Stored data entries
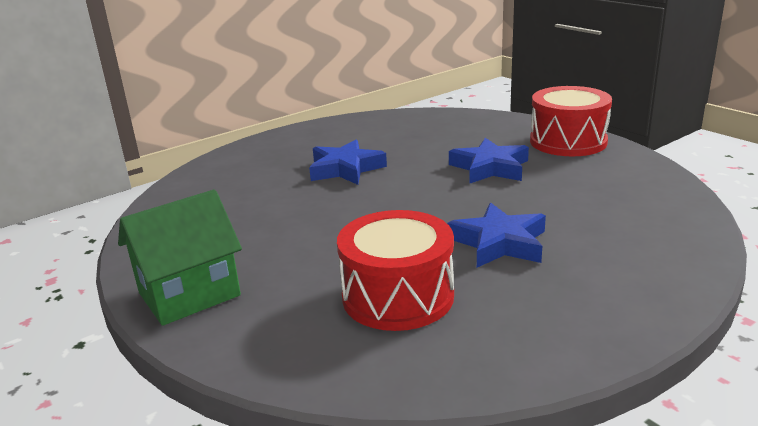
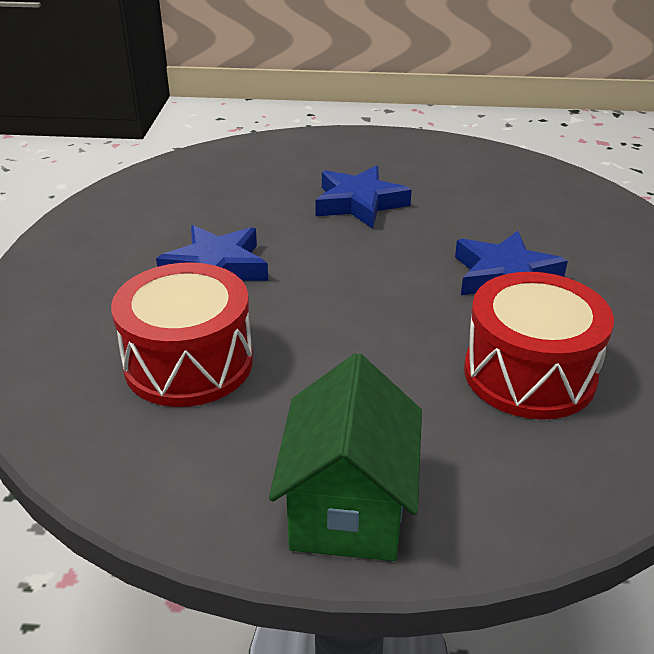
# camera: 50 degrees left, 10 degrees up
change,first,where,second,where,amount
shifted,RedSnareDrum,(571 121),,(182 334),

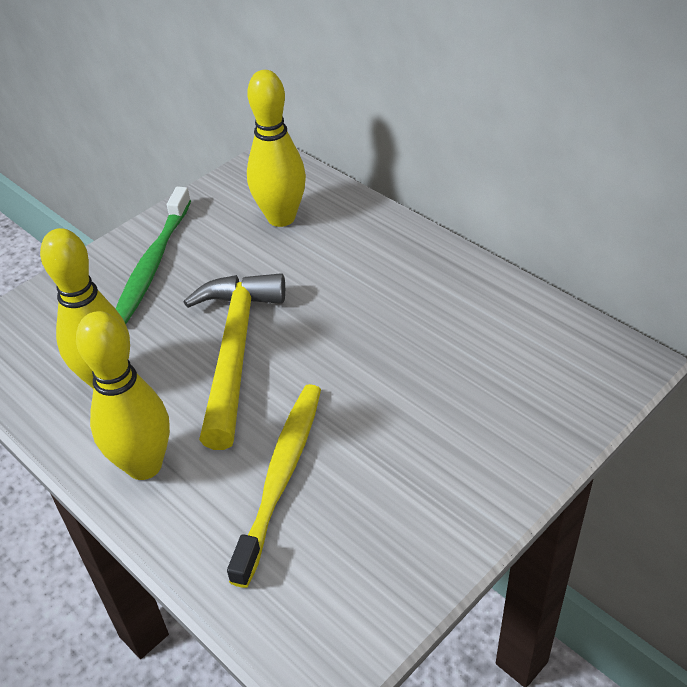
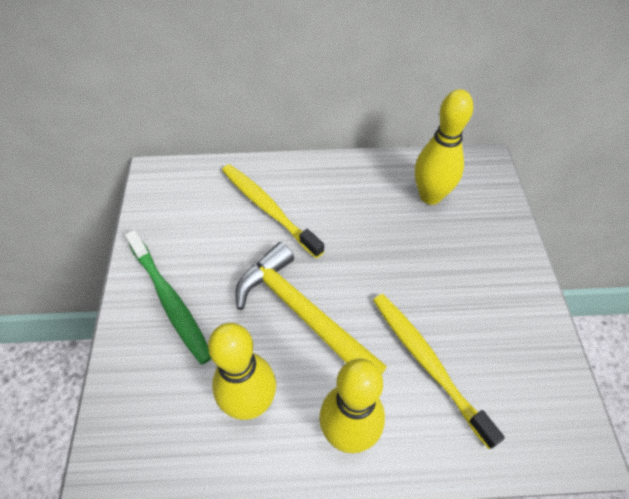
# camera: 50 degrees left, 10 degrees up
change,first,where,second,where,amount
new,,,GoldenDentalBrush,(273 211),
shifted,GoldenTenpin,(276 148),,(444 147),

- TASK OBJECTIVE
Return the records exactly. Don't carry the pictures over.

- EXERCISE OUTPUT
# camera: 50 degrees left, 10 degrees up
change,first,where,second,where,amount
shifted,RedSnareDrum,(571 121),,(182 334),

# camera: 50 degrees left, 10 degrees up
change,first,where,second,where,amount
new,,,GoldenDentalBrush,(273 211),
shifted,GoldenTenpin,(276 148),,(444 147),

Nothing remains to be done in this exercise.